Work to be completed
Report all lines of the records that contain "light".

Data shown
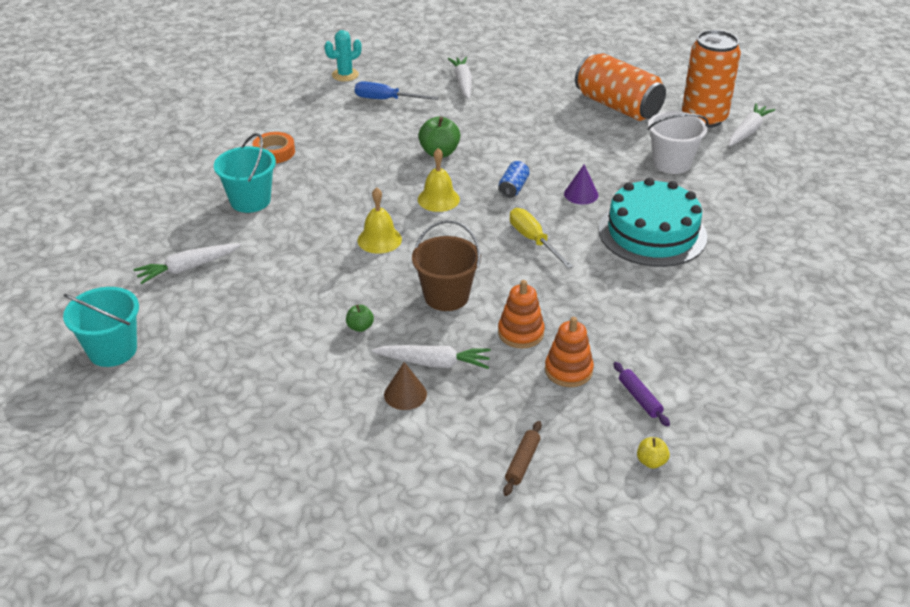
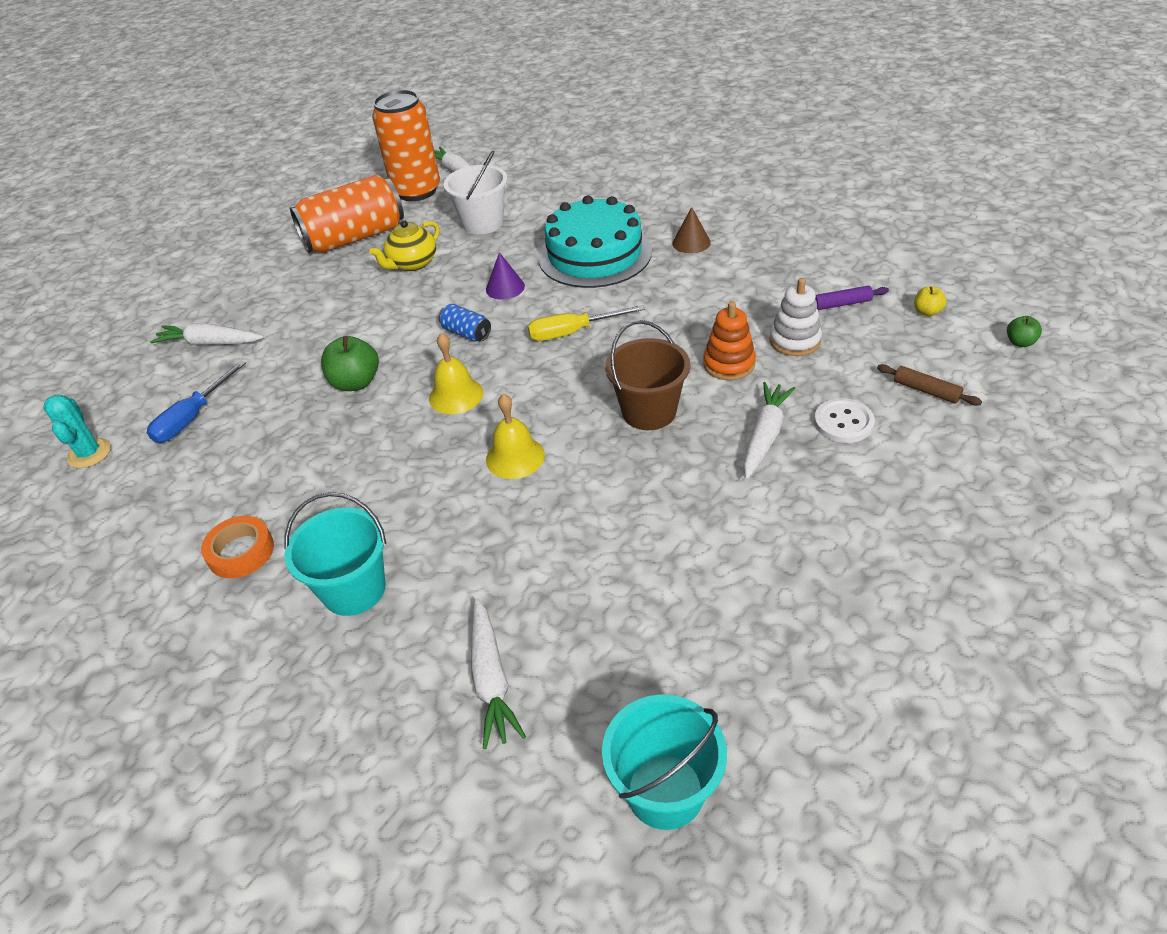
camera: 70 degrees left, 5 degrees up
green apple [346,305,374,332] -> green apple moved to [1007,316,1042,347]
brown cone [384,362,427,410] -> brown cone moved to [672,207,711,253]
orange stacking toy [545,317,594,387] -> white stacking toy [770,278,822,356]
none -> yellow teapot [369,220,439,271]
none -> white button [814,398,875,443]

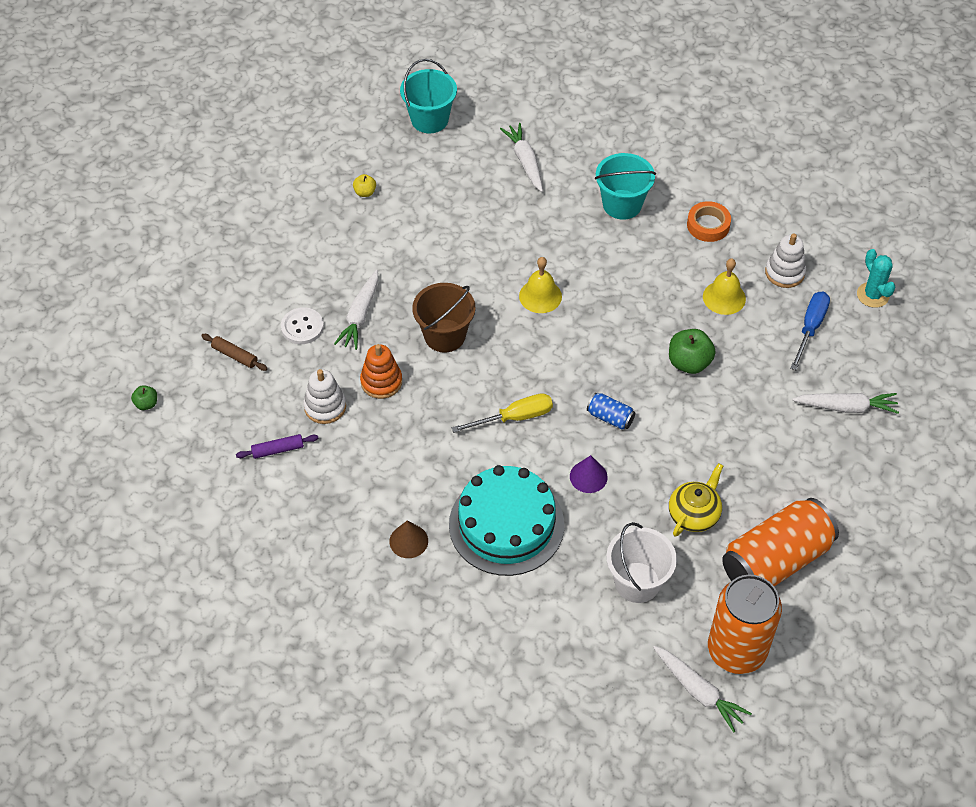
camera: 170 degrees right, 10 degrees up
yellow bell [429,333,483,414] -> yellow bell moved to [703,258,746,315]
yellow apple [914,286,947,316] -> yellow apple moved to [353,174,376,197]
none -> white stacking toy [765,233,806,288]

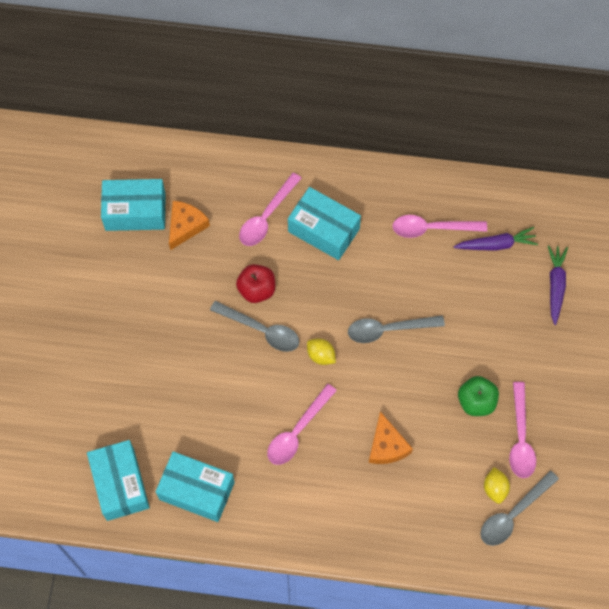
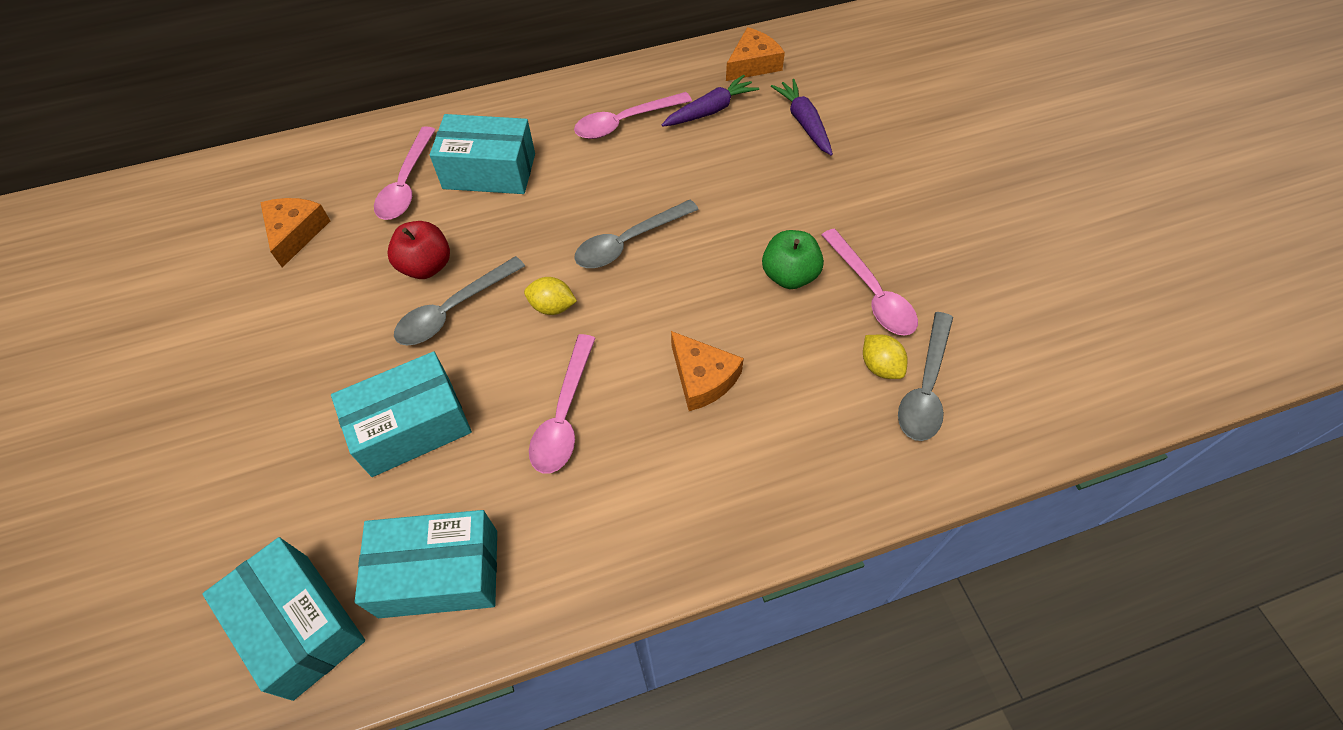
camera: 25 degrees left, 10 degrees down
turquoise box [101,179,166,231] -> turquoise box moved to [331,351,472,477]
grey spoon [210,301,299,352] -> grey spoon turned 135 degrees clockwise [394,256,525,346]
none -> orange cheese [726,27,785,81]

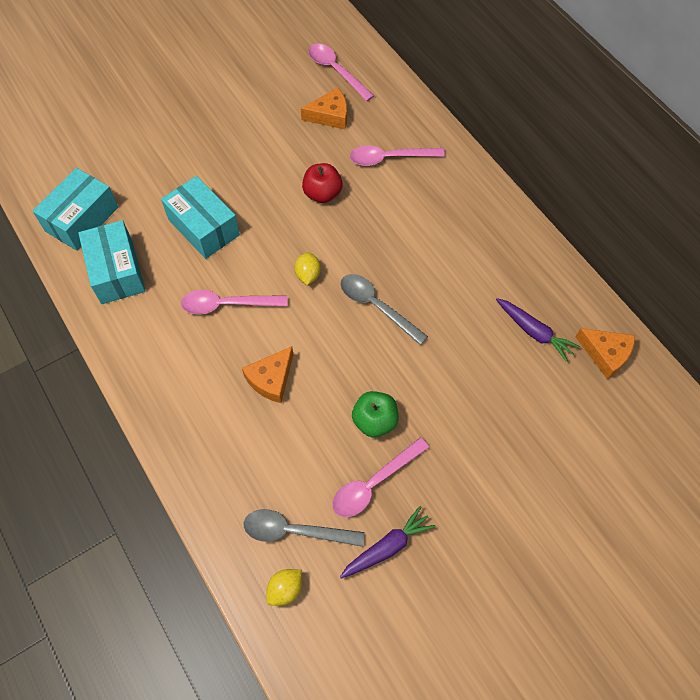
camera: 75 degrees right, 5 degrees up
grey spoon [394,256,525,346] -> none
turquoise box [430,114,535,194] -> none
pink spoon [574,92,692,139] -> pink spoon moved to [308,43,374,101]
purple carrot [771,79,833,156] -> purple carrot moved to [340,506,436,579]
yellow lemon [863,335,908,379] -> yellow lemon moved to [266,569,302,606]

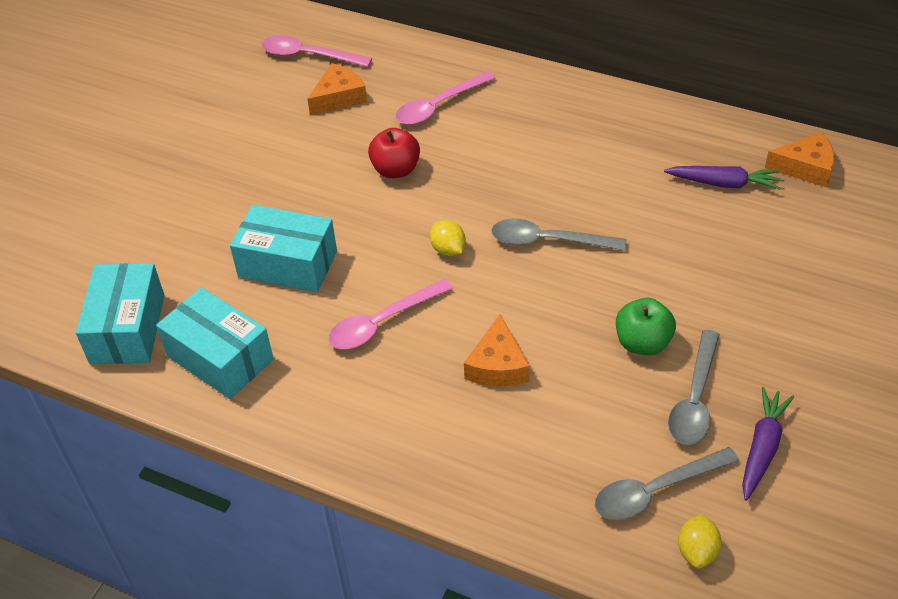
camera: 30 degrees left, 15 degrees down
pink spoon [332,437,429,517] -> grey spoon [668,330,720,445]

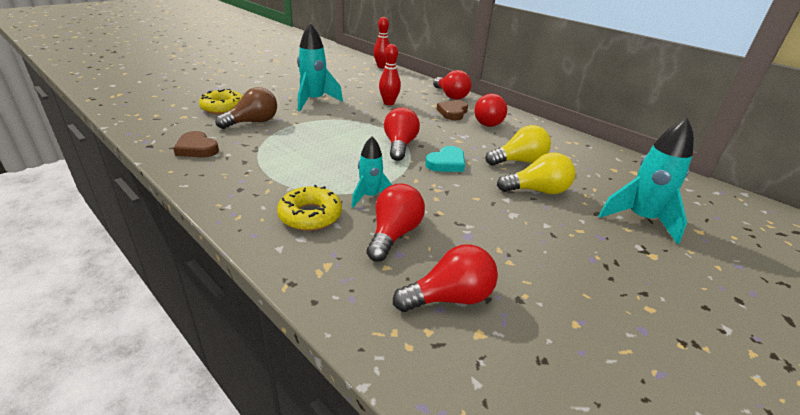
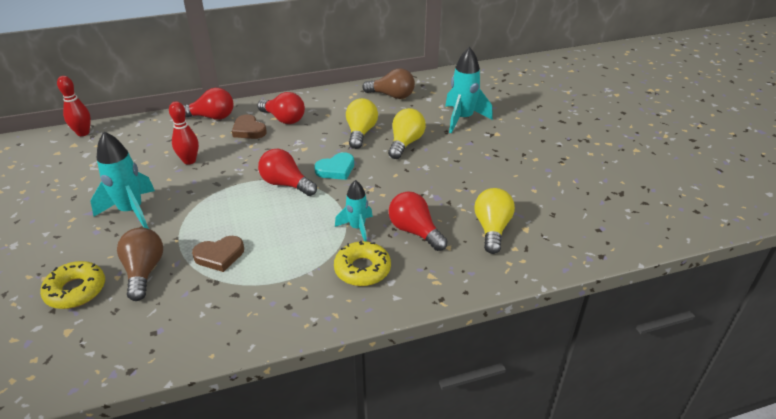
camera: 60 degrees left, 5 degrees up
brown heart [173,131,219,158] -> brown heart moved to [192,236,244,272]
red light bulb [393,244,498,312] -> yellow light bulb [474,188,515,254]
turquoise heart [425,146,465,172] -> turquoise heart turned 75 degrees clockwise [314,152,354,180]
none -> brown light bulb [362,68,415,99]

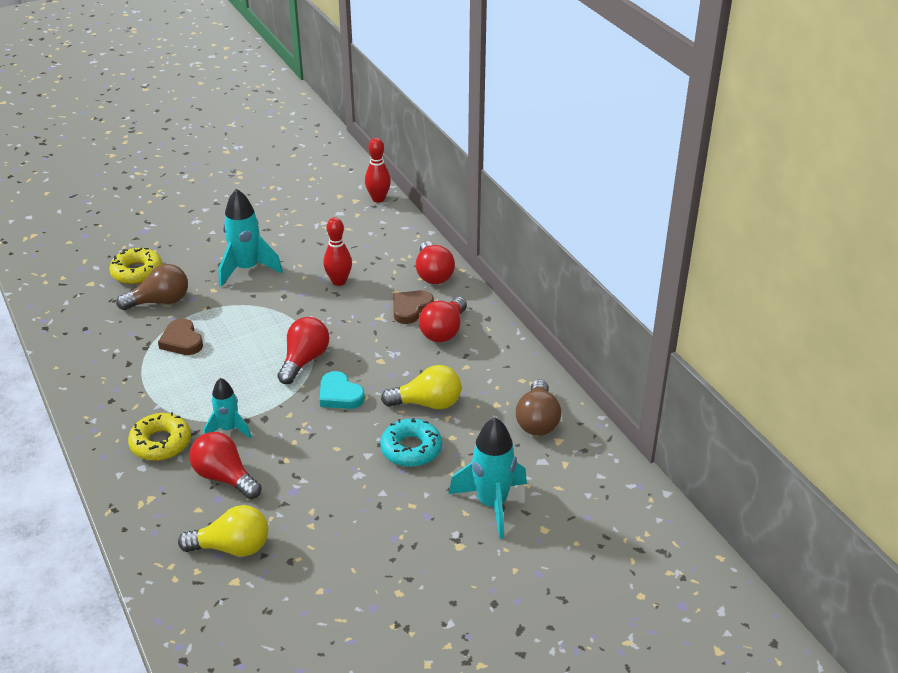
camera: 80 degrees right, 0 degrees up
yellow light bulb [388,108,426,159] -> turquoise donut [380,418,442,467]
red light bulb [389,192,447,251] -> red light bulb turned 90 degrees counterclockwise [189,432,262,499]

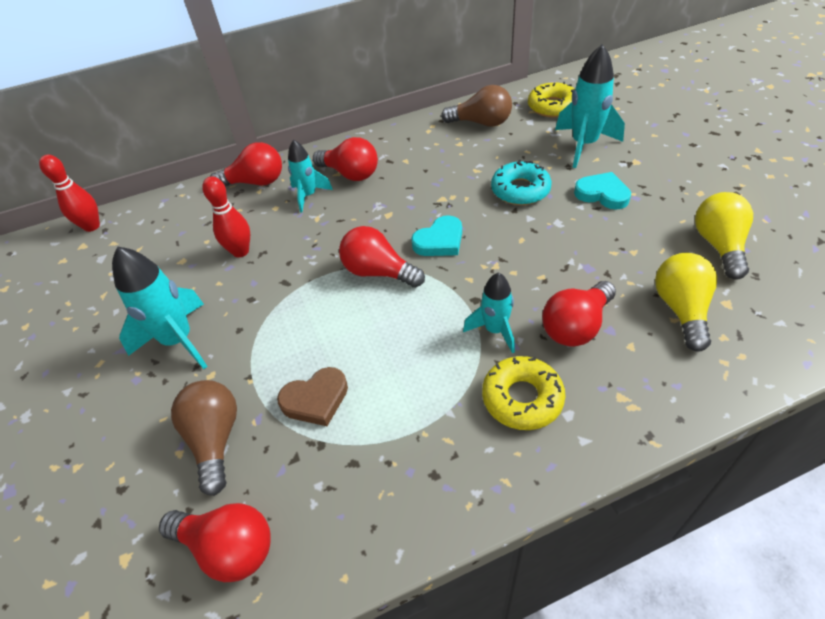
camera: 80 degrees left, 10 degrees up
yellow donut [109,248,162,285] -> yellow donut moved to [528,82,575,118]
yellow light bulb [381,365,461,409] -> yellow light bulb moved to [695,192,753,280]
brown heart [393,290,434,324] -> turquoise rocket [288,139,333,212]
none -> red light bulb [159,503,271,582]
none -> turquoise heart [574,172,631,210]

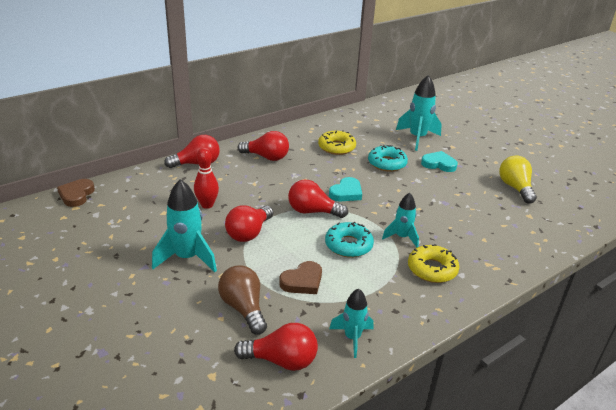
camera: 20 degrees left, 15 degrees down
red bowling pin [39,154,100,232] -> brown heart [57,179,95,207]
turquoise rocket [288,139,333,212] -> turquoise rocket moved to [329,289,373,358]
brown light bulb [441,85,512,127] -> none
yellow donut [528,82,575,118] -> yellow donut moved to [318,130,356,155]
red light bulb [542,281,616,347] -> red light bulb moved to [225,205,273,242]
yellow light bulb [655,253,717,352] -> none
none -> turquoise donut [325,222,374,258]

Output for this exercise
red light bulb [393,244,498,312] -> yellow light bulb [474,188,515,254]
none -> brown light bulb [362,68,415,99]
yellow light bulb [388,108,426,159] -> turquoise donut [380,418,442,467]
red light bulb [389,192,447,251] -> red light bulb turned 90 degrees counterclockwise [189,432,262,499]
yellow light bulb [381,365,461,409] -> yellow light bulb moved to [695,192,753,280]
none -> red light bulb [159,503,271,582]
brown light bulb [441,85,512,127] -> none
red light bulb [542,281,616,347] -> red light bulb moved to [225,205,273,242]
yellow light bulb [655,253,717,352] -> none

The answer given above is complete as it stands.